### Exercise
How many lines in the entries below contain the string "kern"? Reply with the number only.

### Record list
━━━━━━━━

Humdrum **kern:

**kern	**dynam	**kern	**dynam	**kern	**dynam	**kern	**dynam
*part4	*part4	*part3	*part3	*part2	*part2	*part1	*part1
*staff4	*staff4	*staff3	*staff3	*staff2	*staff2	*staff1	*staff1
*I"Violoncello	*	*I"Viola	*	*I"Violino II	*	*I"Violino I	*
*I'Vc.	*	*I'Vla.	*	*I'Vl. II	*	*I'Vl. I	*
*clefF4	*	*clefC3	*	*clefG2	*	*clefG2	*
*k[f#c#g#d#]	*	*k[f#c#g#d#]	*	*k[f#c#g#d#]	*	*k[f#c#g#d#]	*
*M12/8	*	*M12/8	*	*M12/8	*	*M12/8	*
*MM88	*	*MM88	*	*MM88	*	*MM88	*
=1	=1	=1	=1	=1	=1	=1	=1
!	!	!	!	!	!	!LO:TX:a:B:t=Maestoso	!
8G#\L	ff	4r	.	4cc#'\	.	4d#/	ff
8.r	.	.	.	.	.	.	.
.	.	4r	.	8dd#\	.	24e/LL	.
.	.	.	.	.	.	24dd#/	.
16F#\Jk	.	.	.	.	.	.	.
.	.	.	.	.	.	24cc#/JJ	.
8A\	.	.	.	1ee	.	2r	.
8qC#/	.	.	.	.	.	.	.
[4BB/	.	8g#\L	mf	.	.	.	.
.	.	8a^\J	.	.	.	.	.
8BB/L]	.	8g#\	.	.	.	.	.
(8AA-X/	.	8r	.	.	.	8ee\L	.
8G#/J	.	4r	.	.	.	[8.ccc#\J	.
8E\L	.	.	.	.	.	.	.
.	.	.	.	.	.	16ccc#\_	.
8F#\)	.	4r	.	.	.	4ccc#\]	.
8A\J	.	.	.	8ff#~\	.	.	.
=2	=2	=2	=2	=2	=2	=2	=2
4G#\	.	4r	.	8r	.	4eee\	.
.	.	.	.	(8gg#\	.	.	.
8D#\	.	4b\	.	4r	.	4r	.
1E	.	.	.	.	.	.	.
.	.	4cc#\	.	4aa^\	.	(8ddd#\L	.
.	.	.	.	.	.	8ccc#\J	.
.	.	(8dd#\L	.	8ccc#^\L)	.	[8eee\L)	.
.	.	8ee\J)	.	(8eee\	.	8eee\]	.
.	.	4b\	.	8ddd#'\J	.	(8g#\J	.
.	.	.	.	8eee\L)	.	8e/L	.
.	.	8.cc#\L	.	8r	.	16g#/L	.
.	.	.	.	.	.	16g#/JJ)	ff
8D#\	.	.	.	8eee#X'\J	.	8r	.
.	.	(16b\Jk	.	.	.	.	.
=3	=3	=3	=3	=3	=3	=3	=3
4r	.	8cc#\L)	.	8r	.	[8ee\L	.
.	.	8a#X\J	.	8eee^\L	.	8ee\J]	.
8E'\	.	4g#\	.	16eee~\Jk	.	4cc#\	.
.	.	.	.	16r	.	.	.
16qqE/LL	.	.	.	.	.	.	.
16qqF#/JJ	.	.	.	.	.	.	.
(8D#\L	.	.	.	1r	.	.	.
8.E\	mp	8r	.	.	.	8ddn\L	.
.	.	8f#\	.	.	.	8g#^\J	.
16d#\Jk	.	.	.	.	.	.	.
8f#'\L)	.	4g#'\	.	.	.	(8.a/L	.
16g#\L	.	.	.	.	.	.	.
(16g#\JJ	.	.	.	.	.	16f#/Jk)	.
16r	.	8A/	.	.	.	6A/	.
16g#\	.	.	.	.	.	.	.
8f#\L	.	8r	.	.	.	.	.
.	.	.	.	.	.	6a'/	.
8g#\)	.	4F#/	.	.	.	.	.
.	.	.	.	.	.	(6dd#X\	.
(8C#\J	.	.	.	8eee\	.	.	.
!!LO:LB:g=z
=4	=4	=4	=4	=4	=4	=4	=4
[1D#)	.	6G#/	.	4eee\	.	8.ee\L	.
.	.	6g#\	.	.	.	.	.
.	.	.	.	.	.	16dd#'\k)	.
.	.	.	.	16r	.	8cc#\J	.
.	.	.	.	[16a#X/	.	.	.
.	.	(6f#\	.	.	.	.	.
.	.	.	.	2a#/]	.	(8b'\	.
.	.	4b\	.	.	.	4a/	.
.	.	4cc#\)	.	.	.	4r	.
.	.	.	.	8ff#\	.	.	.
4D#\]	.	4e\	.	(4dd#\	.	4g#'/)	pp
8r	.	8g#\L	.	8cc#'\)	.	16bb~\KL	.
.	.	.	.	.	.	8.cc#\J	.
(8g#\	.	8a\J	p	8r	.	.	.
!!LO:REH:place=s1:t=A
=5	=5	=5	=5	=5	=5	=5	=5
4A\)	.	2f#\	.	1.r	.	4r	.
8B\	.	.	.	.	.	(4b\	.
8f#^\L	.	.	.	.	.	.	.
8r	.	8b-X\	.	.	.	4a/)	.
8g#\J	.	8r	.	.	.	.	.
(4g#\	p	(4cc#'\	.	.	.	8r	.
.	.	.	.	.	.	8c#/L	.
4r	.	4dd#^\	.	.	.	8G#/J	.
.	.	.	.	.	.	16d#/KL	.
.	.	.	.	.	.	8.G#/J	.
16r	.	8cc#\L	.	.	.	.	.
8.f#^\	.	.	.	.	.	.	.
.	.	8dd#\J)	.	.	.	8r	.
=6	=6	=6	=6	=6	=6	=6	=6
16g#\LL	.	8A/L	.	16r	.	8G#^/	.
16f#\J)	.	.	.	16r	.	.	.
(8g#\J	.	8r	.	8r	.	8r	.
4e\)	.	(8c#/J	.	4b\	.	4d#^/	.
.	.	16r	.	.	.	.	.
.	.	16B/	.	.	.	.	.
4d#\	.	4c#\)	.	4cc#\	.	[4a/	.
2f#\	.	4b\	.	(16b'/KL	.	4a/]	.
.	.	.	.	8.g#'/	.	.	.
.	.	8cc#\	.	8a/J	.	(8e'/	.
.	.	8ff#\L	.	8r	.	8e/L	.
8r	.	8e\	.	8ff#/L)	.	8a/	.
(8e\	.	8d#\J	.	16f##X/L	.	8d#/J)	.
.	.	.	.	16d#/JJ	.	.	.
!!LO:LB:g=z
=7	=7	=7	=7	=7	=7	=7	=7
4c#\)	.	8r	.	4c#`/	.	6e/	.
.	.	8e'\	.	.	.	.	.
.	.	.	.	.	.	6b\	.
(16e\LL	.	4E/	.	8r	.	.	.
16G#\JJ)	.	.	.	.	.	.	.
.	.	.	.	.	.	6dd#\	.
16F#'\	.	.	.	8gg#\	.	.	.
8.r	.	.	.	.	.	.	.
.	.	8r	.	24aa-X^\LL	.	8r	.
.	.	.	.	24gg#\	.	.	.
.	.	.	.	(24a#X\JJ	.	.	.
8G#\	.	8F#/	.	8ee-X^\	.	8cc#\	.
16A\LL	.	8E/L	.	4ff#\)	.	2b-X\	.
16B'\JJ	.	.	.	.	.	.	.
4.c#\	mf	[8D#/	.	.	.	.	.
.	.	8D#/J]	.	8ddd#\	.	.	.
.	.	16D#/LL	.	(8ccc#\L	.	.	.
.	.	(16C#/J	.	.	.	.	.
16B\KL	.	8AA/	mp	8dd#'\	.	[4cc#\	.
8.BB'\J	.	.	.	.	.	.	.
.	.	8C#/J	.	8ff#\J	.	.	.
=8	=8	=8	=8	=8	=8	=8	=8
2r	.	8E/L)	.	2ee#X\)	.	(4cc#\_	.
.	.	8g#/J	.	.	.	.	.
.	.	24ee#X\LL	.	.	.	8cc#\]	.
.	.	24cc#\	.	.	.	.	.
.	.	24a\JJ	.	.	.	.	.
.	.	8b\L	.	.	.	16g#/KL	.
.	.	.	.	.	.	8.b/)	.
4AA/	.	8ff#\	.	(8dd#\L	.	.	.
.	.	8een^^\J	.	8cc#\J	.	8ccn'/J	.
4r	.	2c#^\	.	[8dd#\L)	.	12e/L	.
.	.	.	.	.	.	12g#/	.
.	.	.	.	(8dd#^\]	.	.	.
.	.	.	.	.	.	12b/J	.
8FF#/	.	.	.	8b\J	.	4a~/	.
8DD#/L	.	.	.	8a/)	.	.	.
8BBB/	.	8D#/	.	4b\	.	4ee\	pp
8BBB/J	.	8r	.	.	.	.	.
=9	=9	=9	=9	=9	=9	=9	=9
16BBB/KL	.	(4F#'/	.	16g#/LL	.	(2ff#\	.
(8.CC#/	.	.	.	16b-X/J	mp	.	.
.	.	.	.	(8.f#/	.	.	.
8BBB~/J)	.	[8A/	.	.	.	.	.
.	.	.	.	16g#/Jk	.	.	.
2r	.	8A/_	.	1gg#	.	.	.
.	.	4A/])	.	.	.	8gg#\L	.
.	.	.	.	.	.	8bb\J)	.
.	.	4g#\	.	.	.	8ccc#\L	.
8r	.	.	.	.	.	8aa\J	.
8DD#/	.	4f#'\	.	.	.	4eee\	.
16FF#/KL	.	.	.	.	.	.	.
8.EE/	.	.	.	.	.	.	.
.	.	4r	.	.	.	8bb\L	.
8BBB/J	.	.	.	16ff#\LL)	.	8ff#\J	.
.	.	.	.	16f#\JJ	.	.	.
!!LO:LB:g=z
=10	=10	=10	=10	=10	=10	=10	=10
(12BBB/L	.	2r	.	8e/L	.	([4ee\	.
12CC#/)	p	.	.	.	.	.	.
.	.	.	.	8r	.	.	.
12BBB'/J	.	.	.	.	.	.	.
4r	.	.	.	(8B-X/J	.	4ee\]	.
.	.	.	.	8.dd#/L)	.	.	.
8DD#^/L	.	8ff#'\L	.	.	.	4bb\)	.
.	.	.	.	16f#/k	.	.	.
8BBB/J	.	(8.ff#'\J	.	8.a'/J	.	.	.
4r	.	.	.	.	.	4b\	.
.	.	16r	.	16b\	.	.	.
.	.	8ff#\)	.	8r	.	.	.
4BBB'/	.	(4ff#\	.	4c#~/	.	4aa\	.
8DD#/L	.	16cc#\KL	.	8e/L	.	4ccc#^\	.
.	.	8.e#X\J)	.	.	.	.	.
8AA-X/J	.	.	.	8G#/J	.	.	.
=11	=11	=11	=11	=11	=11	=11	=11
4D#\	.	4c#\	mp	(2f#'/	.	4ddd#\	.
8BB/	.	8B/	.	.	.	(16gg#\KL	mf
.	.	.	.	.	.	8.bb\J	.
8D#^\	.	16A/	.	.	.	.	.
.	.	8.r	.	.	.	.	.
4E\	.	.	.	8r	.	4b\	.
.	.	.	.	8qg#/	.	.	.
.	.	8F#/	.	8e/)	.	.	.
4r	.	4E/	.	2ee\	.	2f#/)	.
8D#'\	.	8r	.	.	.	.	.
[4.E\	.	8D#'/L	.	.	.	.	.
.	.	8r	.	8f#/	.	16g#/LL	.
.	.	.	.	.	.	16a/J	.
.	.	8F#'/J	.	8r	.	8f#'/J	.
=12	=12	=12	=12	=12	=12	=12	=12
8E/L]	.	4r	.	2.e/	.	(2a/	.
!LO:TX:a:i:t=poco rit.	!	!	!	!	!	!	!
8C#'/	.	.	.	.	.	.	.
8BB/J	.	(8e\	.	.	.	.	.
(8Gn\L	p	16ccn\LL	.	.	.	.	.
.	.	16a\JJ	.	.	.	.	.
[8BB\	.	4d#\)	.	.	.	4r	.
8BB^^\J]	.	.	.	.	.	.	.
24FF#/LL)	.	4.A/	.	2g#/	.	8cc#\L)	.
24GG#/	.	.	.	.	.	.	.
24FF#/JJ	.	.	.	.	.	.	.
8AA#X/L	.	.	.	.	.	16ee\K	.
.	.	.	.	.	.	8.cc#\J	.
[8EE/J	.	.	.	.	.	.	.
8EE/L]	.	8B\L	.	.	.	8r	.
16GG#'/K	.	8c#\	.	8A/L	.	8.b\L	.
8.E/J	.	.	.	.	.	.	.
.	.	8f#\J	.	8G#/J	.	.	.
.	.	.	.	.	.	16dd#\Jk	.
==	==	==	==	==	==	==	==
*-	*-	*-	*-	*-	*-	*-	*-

━━━━━━━━

### Output for this exercise
2